■ **Requirement**:
Print the line that contains "AUDIO pin BUSY: 9 -> A5" and every line after it through the last line of the records below, exactly as written and nothing else.

*** The data

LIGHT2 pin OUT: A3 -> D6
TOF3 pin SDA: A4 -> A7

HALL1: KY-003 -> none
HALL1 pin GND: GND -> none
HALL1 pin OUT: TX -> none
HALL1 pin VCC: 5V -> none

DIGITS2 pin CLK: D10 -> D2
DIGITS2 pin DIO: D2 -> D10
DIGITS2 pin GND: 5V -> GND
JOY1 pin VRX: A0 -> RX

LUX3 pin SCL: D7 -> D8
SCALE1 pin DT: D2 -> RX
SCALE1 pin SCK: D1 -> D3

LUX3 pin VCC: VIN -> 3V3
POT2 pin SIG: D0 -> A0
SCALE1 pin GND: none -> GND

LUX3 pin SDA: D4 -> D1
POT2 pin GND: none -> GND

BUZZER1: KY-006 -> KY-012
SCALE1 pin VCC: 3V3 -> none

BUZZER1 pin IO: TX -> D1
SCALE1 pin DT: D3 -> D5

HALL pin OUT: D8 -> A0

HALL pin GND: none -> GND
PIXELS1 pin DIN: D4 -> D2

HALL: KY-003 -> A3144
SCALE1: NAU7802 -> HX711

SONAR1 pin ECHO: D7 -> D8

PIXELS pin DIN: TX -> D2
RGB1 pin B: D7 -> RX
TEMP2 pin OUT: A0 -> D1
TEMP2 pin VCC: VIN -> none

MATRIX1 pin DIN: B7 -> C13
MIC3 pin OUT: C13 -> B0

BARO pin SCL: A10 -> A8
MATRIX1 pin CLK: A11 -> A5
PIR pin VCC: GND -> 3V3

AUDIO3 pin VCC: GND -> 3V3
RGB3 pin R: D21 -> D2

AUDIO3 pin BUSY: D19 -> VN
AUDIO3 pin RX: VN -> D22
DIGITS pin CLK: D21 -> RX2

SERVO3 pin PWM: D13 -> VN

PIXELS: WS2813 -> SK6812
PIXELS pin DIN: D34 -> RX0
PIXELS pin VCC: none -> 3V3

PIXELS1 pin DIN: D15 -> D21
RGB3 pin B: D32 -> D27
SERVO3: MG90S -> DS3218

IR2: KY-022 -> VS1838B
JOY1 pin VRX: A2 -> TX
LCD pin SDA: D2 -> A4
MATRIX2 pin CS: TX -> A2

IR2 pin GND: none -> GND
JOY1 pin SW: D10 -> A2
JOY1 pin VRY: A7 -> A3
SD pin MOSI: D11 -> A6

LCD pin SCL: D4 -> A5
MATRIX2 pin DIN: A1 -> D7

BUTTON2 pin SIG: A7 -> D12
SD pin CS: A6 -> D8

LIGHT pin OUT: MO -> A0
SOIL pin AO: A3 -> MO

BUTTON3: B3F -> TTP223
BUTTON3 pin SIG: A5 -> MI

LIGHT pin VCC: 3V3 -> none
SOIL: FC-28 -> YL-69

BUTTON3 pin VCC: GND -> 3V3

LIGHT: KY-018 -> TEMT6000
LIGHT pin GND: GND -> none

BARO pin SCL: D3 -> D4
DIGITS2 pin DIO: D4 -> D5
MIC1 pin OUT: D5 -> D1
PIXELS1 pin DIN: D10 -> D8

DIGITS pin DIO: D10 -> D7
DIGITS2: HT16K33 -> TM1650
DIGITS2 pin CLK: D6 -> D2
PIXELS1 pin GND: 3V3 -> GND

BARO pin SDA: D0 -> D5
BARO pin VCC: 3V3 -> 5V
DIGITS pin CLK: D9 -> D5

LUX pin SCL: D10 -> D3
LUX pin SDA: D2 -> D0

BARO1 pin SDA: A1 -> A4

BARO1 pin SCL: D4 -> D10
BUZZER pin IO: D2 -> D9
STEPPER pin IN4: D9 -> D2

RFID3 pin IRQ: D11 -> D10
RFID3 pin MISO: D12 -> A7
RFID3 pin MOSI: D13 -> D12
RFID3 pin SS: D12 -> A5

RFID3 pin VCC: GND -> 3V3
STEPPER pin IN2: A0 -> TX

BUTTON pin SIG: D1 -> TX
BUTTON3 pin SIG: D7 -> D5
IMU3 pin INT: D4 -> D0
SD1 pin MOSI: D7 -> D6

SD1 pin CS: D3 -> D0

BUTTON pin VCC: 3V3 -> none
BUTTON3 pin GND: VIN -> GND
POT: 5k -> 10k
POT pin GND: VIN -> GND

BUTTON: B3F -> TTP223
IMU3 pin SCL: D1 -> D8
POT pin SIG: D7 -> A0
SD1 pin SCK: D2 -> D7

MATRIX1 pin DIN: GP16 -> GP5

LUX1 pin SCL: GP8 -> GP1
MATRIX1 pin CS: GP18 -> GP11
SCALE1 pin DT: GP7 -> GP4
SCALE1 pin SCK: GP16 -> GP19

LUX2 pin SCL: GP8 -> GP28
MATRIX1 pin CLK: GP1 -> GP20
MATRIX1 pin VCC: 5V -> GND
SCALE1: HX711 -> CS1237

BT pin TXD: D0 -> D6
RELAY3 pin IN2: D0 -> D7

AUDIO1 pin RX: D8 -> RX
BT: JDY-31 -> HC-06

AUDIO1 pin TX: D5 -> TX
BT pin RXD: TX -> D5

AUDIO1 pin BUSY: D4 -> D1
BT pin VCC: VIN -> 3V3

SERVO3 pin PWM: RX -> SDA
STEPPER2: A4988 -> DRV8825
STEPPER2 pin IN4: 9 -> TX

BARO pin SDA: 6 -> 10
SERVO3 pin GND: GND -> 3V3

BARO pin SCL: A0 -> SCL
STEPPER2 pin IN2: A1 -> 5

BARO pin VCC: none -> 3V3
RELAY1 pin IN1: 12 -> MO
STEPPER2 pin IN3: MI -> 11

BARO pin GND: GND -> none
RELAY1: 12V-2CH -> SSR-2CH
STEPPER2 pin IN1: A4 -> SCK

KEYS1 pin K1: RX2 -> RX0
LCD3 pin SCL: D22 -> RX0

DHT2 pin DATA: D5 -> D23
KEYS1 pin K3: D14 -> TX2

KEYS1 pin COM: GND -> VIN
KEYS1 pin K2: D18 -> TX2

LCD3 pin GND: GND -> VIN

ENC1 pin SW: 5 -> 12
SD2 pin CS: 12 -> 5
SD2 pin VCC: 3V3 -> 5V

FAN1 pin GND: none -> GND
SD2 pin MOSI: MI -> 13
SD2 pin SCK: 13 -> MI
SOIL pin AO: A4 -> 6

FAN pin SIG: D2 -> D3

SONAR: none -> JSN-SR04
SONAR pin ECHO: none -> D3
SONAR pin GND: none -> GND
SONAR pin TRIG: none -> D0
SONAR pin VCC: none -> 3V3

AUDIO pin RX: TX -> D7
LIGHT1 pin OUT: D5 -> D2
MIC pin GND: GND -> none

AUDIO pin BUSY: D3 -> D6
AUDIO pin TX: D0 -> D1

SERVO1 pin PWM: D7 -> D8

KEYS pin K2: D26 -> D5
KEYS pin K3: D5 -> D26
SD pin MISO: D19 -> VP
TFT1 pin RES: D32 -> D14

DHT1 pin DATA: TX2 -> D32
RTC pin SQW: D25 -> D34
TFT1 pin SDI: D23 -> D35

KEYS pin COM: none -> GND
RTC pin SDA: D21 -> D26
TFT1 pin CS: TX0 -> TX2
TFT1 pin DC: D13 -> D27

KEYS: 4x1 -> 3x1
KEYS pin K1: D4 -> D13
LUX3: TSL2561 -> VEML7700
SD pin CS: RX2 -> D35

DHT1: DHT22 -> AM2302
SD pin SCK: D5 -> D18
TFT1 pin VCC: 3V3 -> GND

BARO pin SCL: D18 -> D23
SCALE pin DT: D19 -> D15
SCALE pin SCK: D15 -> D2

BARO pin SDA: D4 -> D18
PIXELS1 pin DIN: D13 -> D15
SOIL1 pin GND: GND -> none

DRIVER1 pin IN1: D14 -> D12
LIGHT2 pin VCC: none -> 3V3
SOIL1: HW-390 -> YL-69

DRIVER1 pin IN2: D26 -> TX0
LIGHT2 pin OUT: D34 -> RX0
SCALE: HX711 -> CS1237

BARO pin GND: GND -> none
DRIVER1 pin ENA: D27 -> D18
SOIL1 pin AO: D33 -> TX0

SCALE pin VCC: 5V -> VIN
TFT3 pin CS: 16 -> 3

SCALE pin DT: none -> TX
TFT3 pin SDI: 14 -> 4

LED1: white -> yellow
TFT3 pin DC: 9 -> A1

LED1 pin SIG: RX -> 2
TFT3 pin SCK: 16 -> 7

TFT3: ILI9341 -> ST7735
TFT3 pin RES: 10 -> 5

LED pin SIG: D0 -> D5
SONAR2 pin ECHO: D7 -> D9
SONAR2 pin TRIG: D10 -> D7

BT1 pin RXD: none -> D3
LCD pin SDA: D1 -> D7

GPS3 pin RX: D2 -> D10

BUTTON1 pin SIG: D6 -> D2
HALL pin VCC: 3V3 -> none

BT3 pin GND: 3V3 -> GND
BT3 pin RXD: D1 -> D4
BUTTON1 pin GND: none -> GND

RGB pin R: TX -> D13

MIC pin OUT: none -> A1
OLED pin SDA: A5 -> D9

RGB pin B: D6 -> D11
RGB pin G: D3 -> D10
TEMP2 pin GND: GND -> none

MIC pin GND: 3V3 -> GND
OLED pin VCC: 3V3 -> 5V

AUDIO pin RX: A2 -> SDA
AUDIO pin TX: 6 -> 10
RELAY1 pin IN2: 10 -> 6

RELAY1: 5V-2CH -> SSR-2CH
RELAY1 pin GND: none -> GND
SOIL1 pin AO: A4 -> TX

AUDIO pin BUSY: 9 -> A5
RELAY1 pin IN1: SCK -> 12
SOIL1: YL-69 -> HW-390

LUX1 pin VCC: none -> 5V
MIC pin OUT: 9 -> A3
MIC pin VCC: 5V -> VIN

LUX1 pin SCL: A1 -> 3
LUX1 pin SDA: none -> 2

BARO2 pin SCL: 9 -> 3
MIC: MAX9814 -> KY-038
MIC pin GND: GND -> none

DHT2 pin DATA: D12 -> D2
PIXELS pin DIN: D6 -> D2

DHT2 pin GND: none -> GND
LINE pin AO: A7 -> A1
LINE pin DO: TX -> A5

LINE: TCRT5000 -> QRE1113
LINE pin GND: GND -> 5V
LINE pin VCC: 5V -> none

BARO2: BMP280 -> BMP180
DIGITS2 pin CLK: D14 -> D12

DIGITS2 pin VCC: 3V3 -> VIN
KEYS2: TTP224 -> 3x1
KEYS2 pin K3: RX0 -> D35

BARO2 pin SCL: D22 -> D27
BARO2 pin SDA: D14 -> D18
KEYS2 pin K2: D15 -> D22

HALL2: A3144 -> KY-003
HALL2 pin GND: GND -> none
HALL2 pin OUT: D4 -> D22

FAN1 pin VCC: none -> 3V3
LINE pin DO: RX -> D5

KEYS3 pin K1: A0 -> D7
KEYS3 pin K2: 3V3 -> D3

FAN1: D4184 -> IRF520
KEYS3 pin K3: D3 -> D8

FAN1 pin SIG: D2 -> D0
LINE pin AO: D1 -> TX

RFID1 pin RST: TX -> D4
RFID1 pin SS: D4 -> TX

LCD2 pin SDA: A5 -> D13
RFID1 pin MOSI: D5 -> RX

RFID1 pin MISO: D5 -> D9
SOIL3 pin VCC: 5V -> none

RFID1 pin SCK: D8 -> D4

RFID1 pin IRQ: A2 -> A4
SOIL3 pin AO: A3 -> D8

******

■ **Solved exercise**:
AUDIO pin BUSY: 9 -> A5
RELAY1 pin IN1: SCK -> 12
SOIL1: YL-69 -> HW-390

LUX1 pin VCC: none -> 5V
MIC pin OUT: 9 -> A3
MIC pin VCC: 5V -> VIN

LUX1 pin SCL: A1 -> 3
LUX1 pin SDA: none -> 2

BARO2 pin SCL: 9 -> 3
MIC: MAX9814 -> KY-038
MIC pin GND: GND -> none

DHT2 pin DATA: D12 -> D2
PIXELS pin DIN: D6 -> D2

DHT2 pin GND: none -> GND
LINE pin AO: A7 -> A1
LINE pin DO: TX -> A5

LINE: TCRT5000 -> QRE1113
LINE pin GND: GND -> 5V
LINE pin VCC: 5V -> none

BARO2: BMP280 -> BMP180
DIGITS2 pin CLK: D14 -> D12

DIGITS2 pin VCC: 3V3 -> VIN
KEYS2: TTP224 -> 3x1
KEYS2 pin K3: RX0 -> D35

BARO2 pin SCL: D22 -> D27
BARO2 pin SDA: D14 -> D18
KEYS2 pin K2: D15 -> D22

HALL2: A3144 -> KY-003
HALL2 pin GND: GND -> none
HALL2 pin OUT: D4 -> D22

FAN1 pin VCC: none -> 3V3
LINE pin DO: RX -> D5

KEYS3 pin K1: A0 -> D7
KEYS3 pin K2: 3V3 -> D3

FAN1: D4184 -> IRF520
KEYS3 pin K3: D3 -> D8

FAN1 pin SIG: D2 -> D0
LINE pin AO: D1 -> TX

RFID1 pin RST: TX -> D4
RFID1 pin SS: D4 -> TX

LCD2 pin SDA: A5 -> D13
RFID1 pin MOSI: D5 -> RX

RFID1 pin MISO: D5 -> D9
SOIL3 pin VCC: 5V -> none

RFID1 pin SCK: D8 -> D4

RFID1 pin IRQ: A2 -> A4
SOIL3 pin AO: A3 -> D8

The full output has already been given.